Task brief:
Rewrite the text lines of each row below, replacing every instance of "counterclockwise" with "anticlockwise" and changing nothing else. Omit the pictures from the output.

Listing:
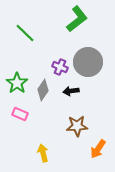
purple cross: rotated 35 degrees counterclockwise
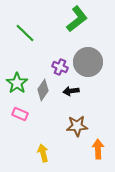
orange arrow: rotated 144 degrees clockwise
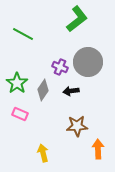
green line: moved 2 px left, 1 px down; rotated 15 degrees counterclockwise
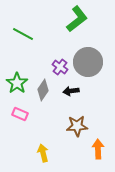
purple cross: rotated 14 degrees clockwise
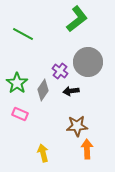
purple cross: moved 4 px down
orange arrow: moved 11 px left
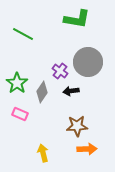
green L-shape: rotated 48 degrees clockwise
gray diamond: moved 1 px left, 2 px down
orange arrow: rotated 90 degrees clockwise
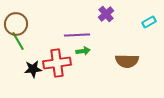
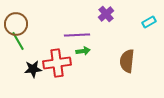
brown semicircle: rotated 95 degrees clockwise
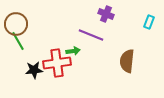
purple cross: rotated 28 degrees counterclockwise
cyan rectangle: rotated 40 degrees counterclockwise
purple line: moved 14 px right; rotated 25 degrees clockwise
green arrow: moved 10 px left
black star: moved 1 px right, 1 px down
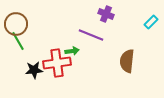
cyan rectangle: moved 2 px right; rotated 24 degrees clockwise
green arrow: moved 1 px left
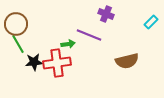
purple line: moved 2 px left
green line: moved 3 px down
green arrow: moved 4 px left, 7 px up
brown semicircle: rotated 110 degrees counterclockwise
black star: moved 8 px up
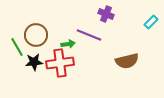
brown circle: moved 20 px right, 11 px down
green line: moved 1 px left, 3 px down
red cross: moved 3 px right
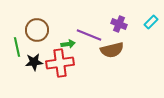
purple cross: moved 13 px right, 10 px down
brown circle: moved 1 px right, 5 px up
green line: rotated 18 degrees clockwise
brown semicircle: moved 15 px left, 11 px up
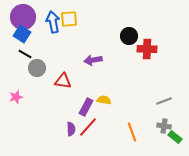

Expected answer:
purple cross: rotated 35 degrees anticlockwise
orange arrow: rotated 144 degrees clockwise
green line: moved 2 px left, 1 px down; rotated 15 degrees anticlockwise
purple cross: rotated 14 degrees clockwise
purple cross: moved 4 px down
orange arrow: moved 11 px left
green L-shape: rotated 48 degrees clockwise
gray diamond: moved 1 px left, 2 px down
orange arrow: rotated 90 degrees clockwise
brown semicircle: rotated 95 degrees clockwise
purple cross: rotated 28 degrees anticlockwise
cyan rectangle: rotated 40 degrees anticlockwise
purple line: moved 14 px right; rotated 25 degrees clockwise
green arrow: moved 10 px left
black star: moved 1 px right, 1 px down
cyan rectangle: moved 2 px right; rotated 24 degrees clockwise
green arrow: moved 1 px left
purple line: moved 2 px left
green line: moved 3 px down
green arrow: moved 4 px left, 7 px up
brown semicircle: rotated 110 degrees anticlockwise
black star: moved 8 px up
brown circle: moved 20 px right, 11 px down
green line: moved 1 px left, 3 px down
red cross: moved 3 px right
purple cross: moved 13 px right, 10 px down
brown circle: moved 1 px right, 5 px up
green line: rotated 18 degrees clockwise
brown semicircle: moved 15 px left, 11 px up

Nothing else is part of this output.